(Entries supplied Opens)

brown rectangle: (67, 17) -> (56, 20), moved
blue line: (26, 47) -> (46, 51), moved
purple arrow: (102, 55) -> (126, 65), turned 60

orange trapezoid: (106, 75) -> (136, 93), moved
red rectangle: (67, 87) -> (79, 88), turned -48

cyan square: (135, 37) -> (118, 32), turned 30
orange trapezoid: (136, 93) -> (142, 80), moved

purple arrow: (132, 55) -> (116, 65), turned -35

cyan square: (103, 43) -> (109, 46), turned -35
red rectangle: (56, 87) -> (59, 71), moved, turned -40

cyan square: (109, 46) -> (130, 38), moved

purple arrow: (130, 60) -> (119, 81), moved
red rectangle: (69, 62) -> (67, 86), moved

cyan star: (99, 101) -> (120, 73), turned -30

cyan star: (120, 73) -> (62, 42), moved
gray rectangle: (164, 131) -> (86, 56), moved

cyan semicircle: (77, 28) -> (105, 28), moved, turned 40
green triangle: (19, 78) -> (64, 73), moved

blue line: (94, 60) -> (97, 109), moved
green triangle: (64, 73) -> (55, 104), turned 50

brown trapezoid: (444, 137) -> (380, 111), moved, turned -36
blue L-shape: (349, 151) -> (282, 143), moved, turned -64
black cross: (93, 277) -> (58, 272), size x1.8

(Entries supplied Closes)
(Entries supplied Opens)

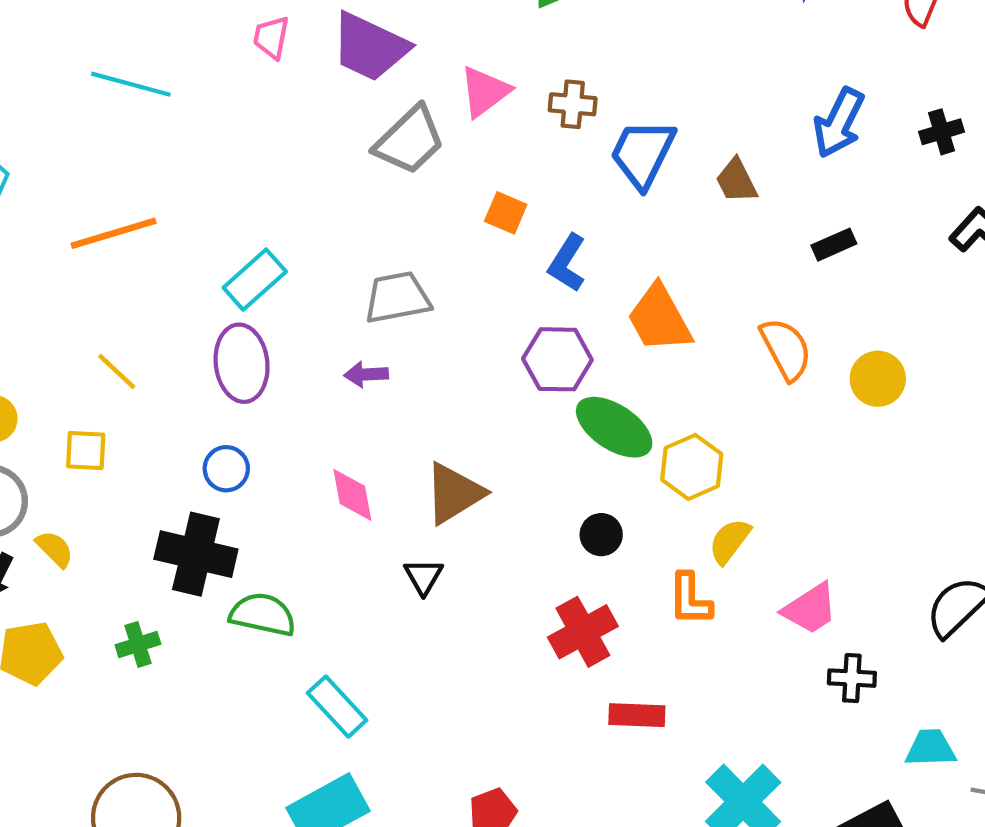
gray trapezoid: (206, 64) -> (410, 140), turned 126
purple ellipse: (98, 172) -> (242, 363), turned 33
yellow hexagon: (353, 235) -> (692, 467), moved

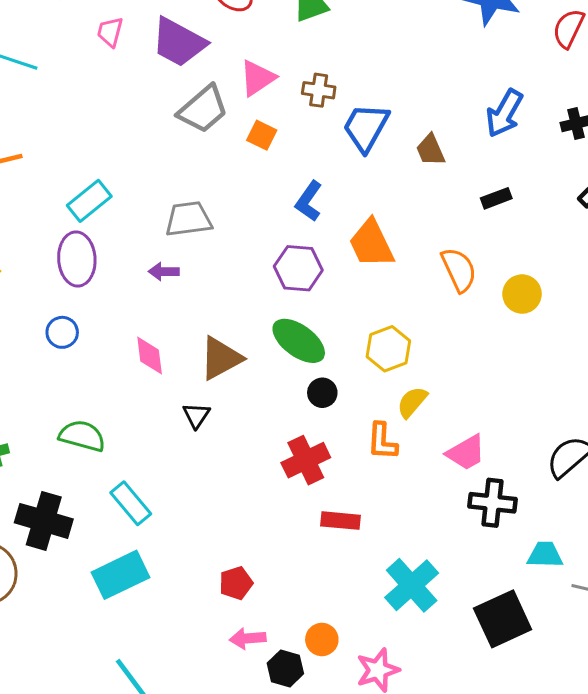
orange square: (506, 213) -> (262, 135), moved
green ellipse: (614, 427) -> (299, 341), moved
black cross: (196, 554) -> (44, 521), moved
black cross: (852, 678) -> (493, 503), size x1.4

(Entries supplied Closes)

### Problem requirements
From the entries, report each line that includes the word "size".

### Result
black cross: (93, 277) -> (58, 272), size x1.8
black cross: (852, 678) -> (493, 503), size x1.4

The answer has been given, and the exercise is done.